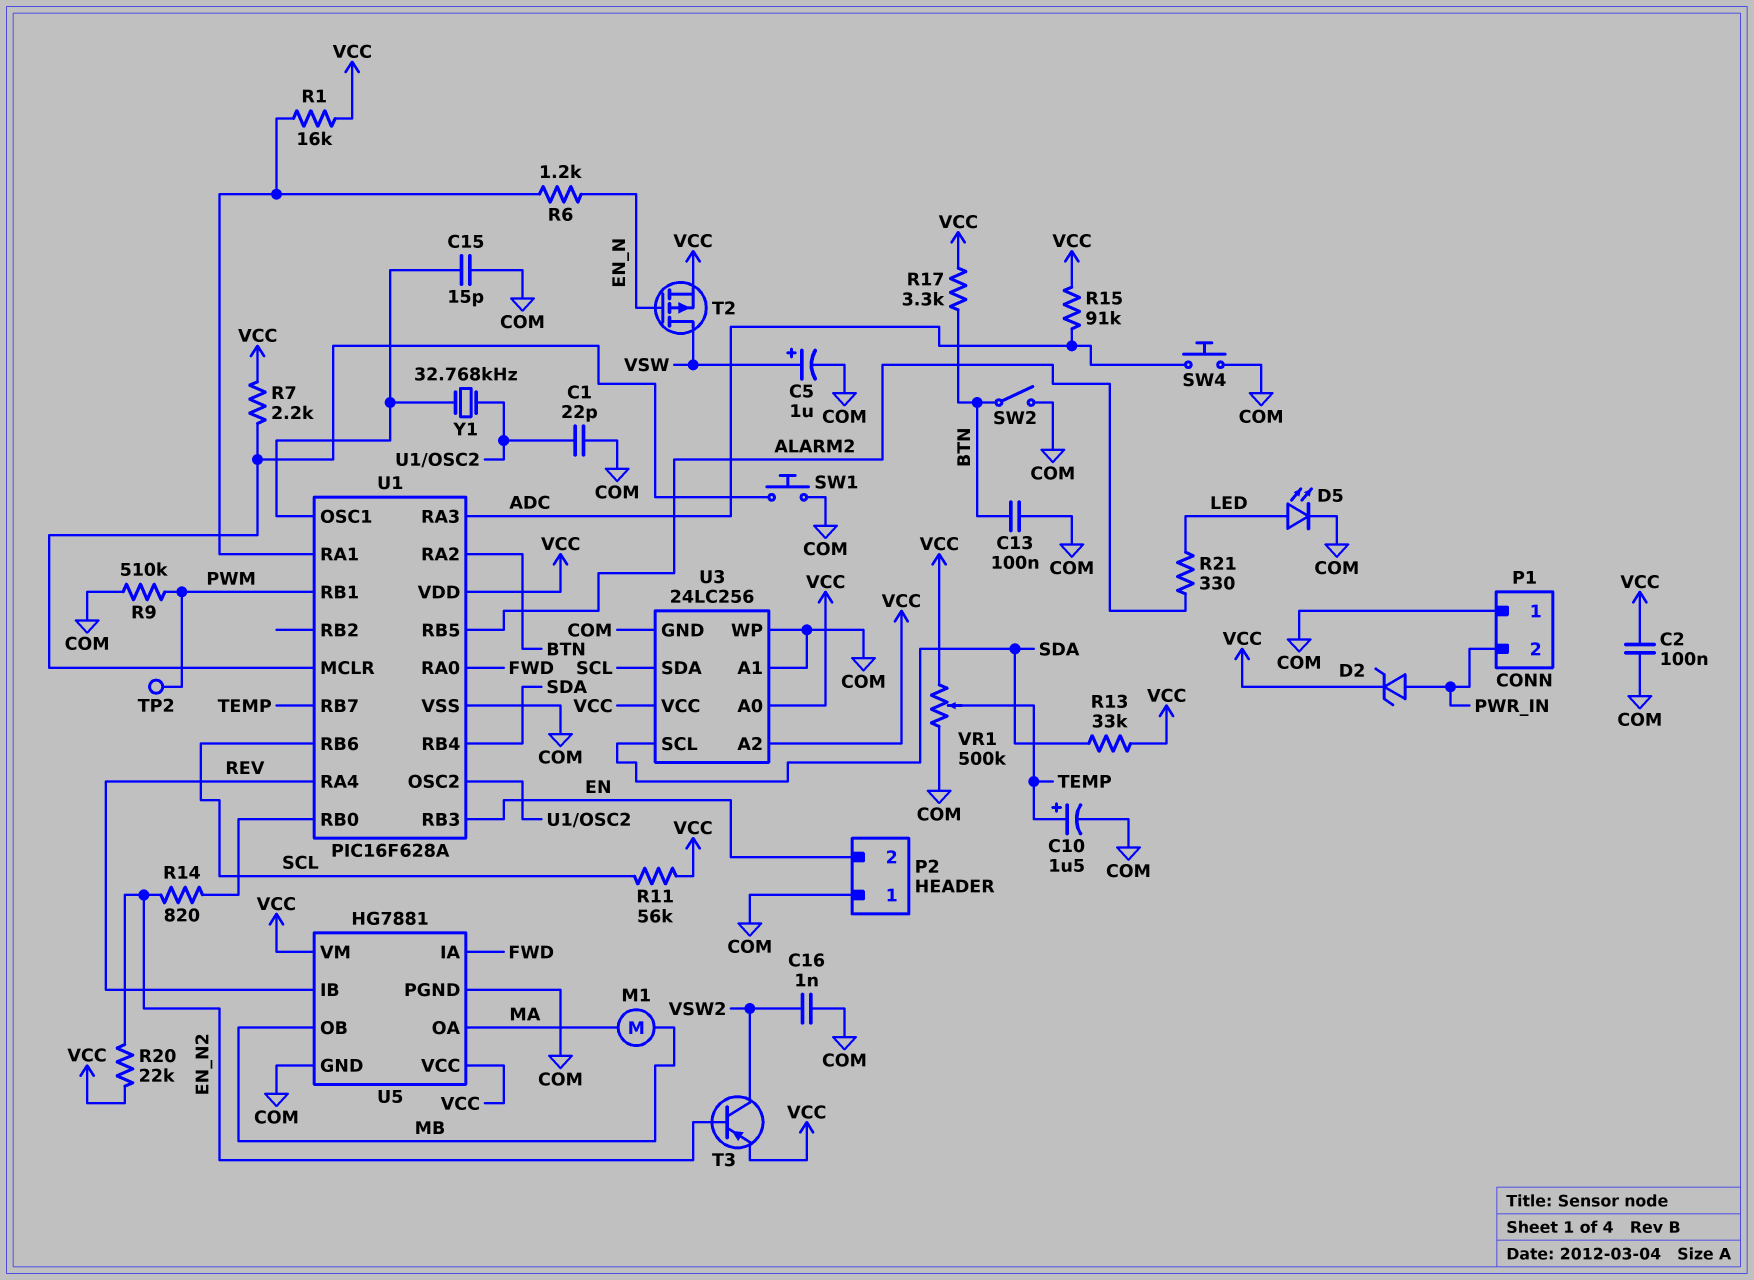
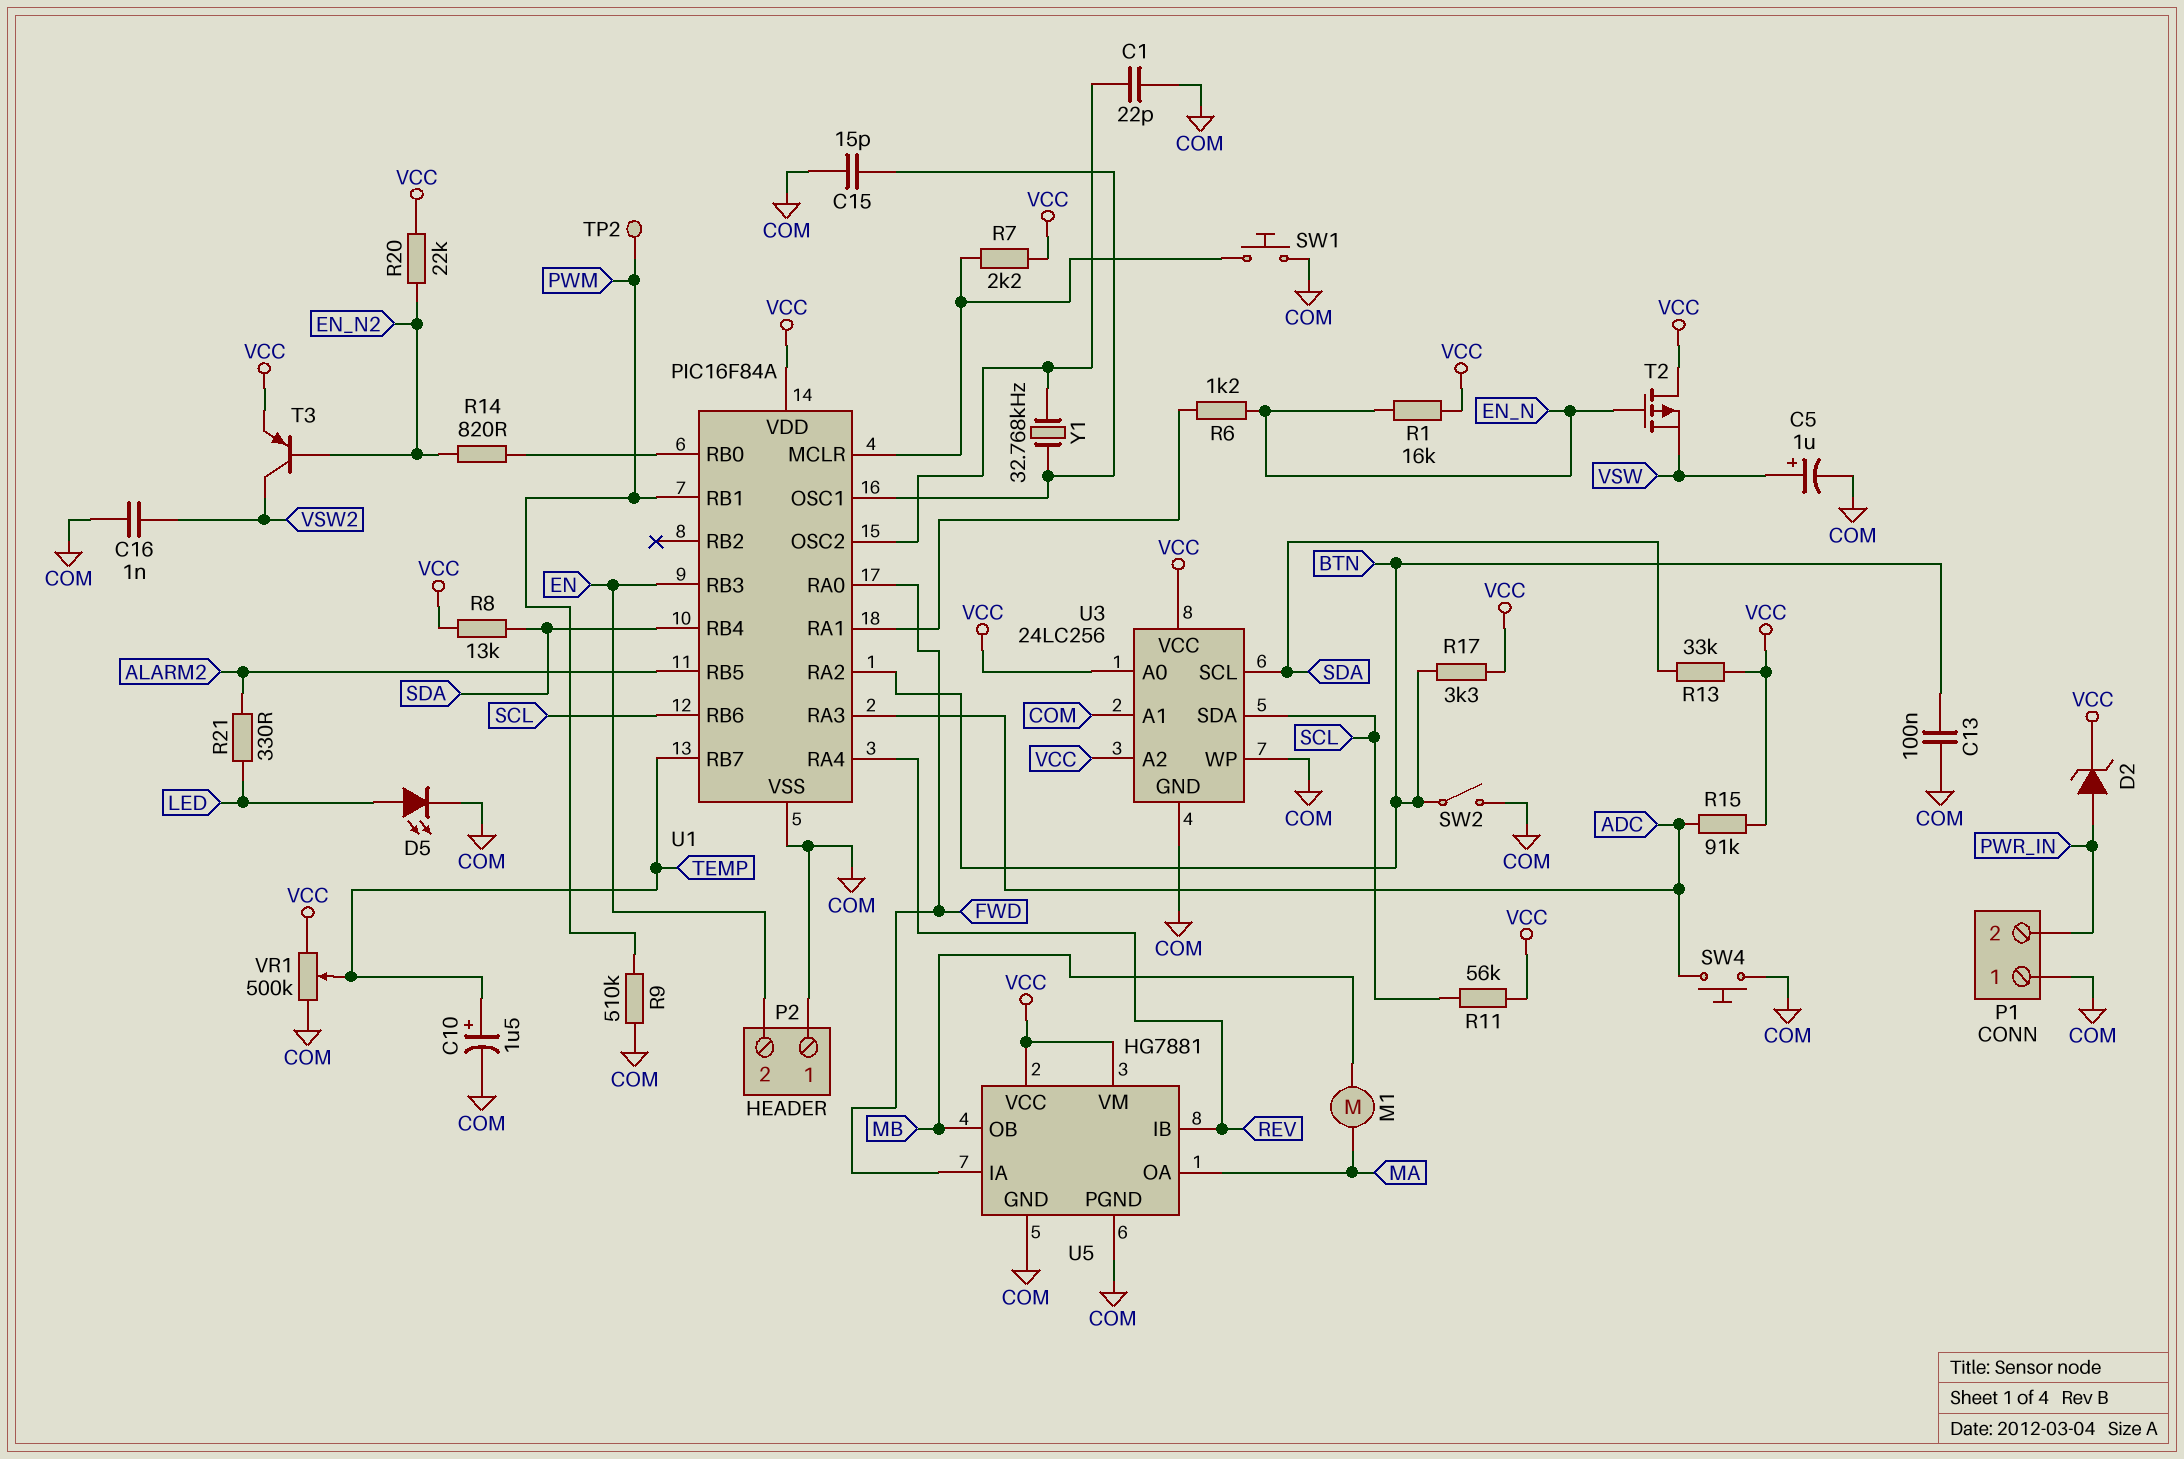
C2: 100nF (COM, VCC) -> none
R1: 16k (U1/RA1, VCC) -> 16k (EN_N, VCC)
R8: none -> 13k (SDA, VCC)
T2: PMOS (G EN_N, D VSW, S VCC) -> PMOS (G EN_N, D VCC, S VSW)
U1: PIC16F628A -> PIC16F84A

--

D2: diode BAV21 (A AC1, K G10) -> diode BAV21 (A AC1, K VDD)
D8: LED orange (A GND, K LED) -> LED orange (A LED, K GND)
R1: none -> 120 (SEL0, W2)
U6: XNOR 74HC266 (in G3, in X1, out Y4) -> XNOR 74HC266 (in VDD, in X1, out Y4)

* * *

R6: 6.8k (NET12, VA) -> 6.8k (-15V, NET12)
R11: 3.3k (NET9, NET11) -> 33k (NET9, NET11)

Assignment:
Set down precisely the lines above between the line holding "D2: diode BAV21" and the line holding "U6: XNOR 74HC266", inclusive, and nothing beyond them.

Written reply:
D2: diode BAV21 (A AC1, K G10) -> diode BAV21 (A AC1, K VDD)
D8: LED orange (A GND, K LED) -> LED orange (A LED, K GND)
R1: none -> 120 (SEL0, W2)
U6: XNOR 74HC266 (in G3, in X1, out Y4) -> XNOR 74HC266 (in VDD, in X1, out Y4)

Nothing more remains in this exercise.